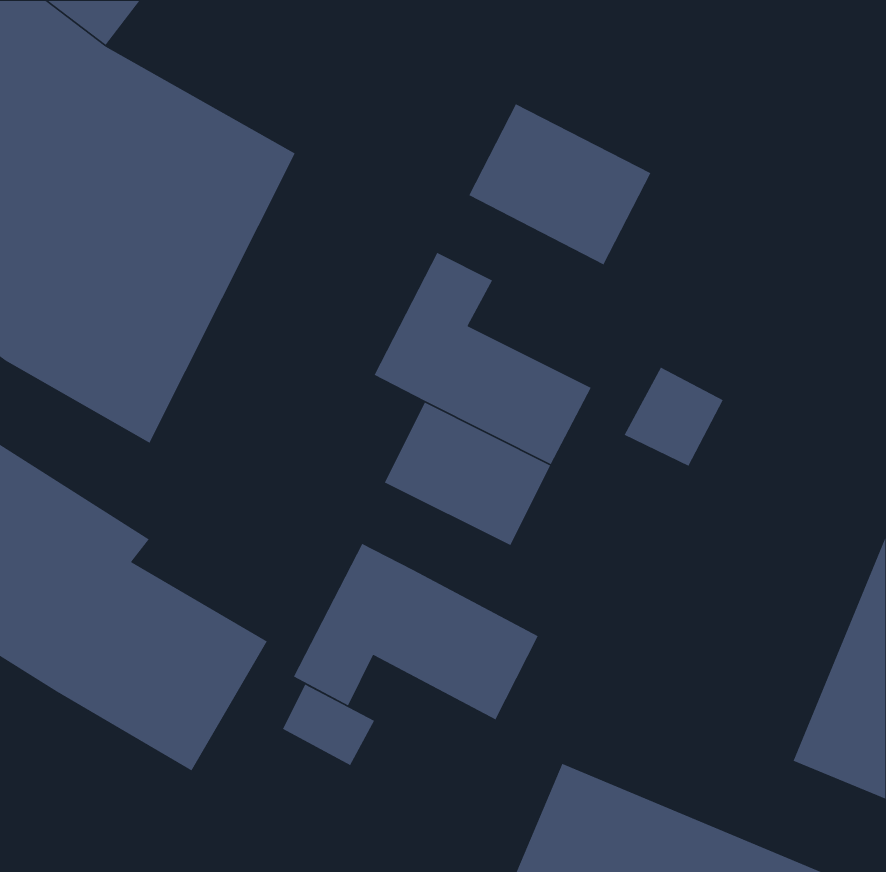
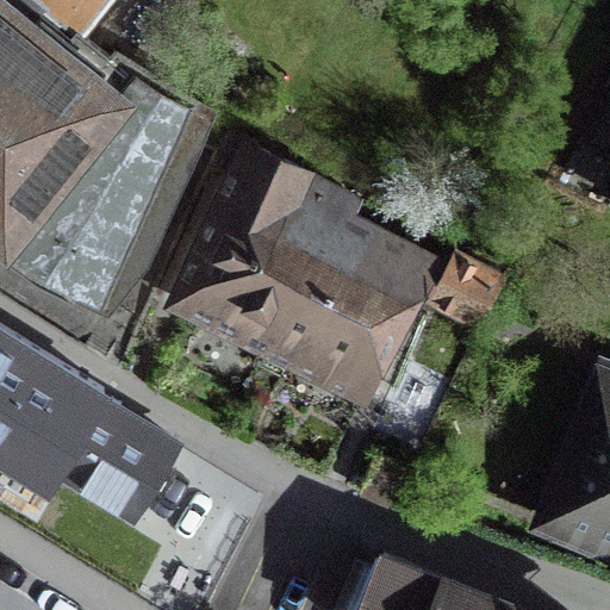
building: [468,103,651,265] -> none
building: none -> [179,143,295,346]
building: [293,543,539,721] -> none

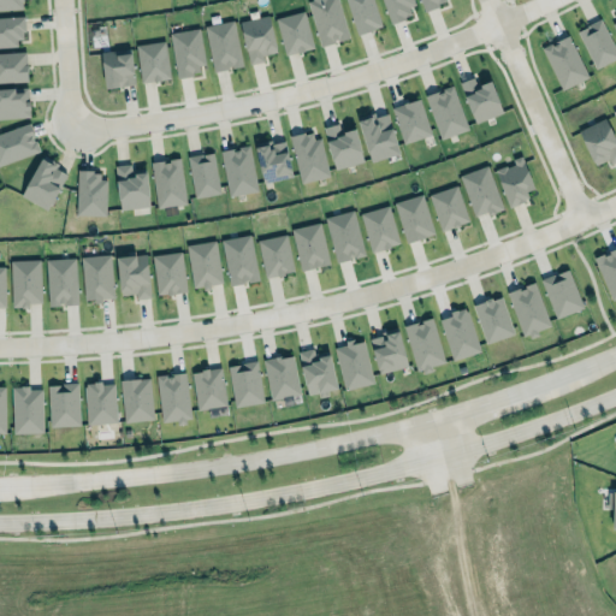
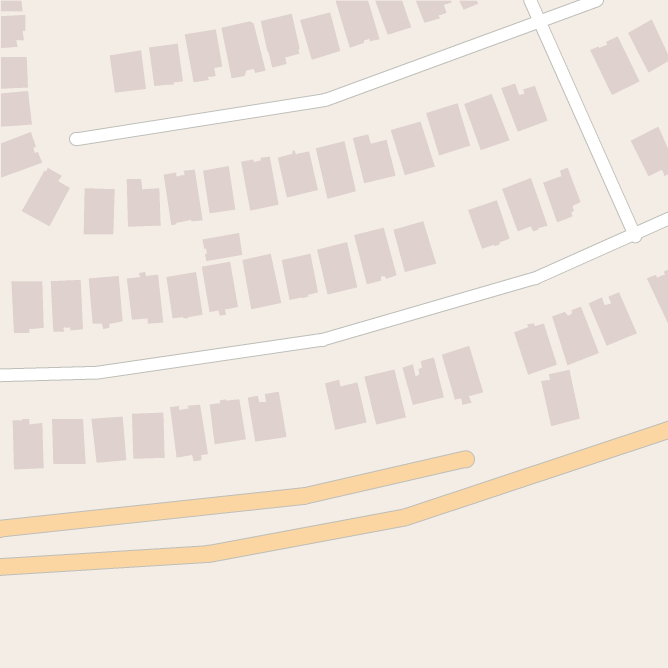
building: [396,195,437,243] -> none
building: none -> [202,232,243,262]
building: [443,309,480,362] -> [540,369,581,427]
building: [266,357,300,401] -> none

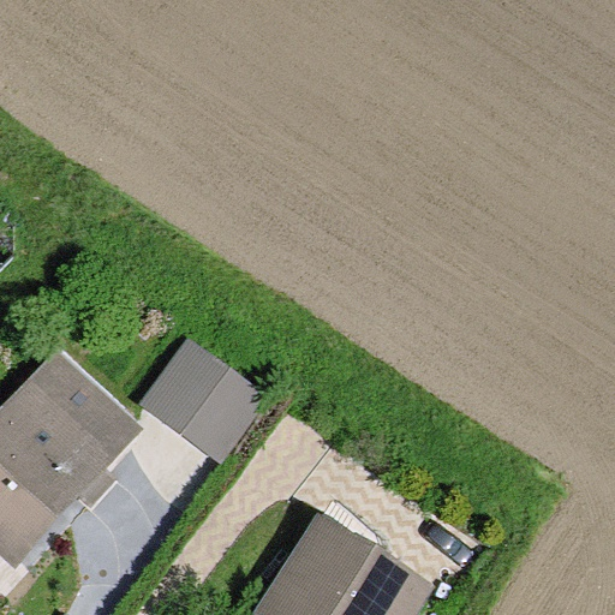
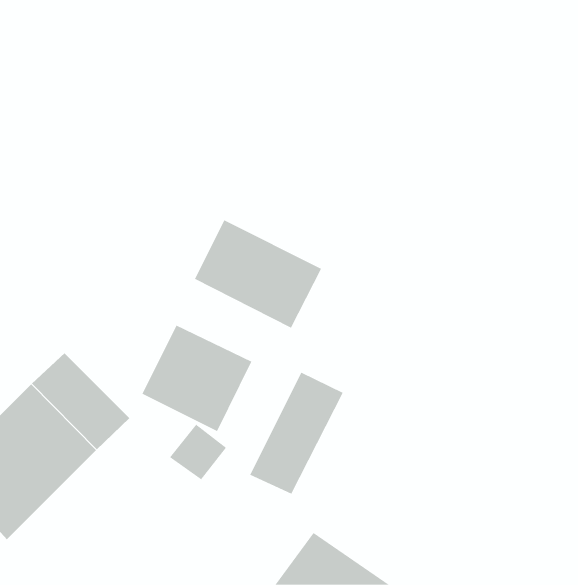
building: none -> [194,219,322,328]
building: none -> [249,372,343,495]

________

JOB - The lines above should be transcribed exactly, with every image removed.

RESULT OF THE EXERCISE -
building: [468,103,651,265] -> none
building: none -> [179,143,295,346]
building: [293,543,539,721] -> none

building: [396,195,437,243] -> none
building: none -> [202,232,243,262]
building: [443,309,480,362] -> [540,369,581,427]
building: [266,357,300,401] -> none

building: none -> [194,219,322,328]
building: none -> [249,372,343,495]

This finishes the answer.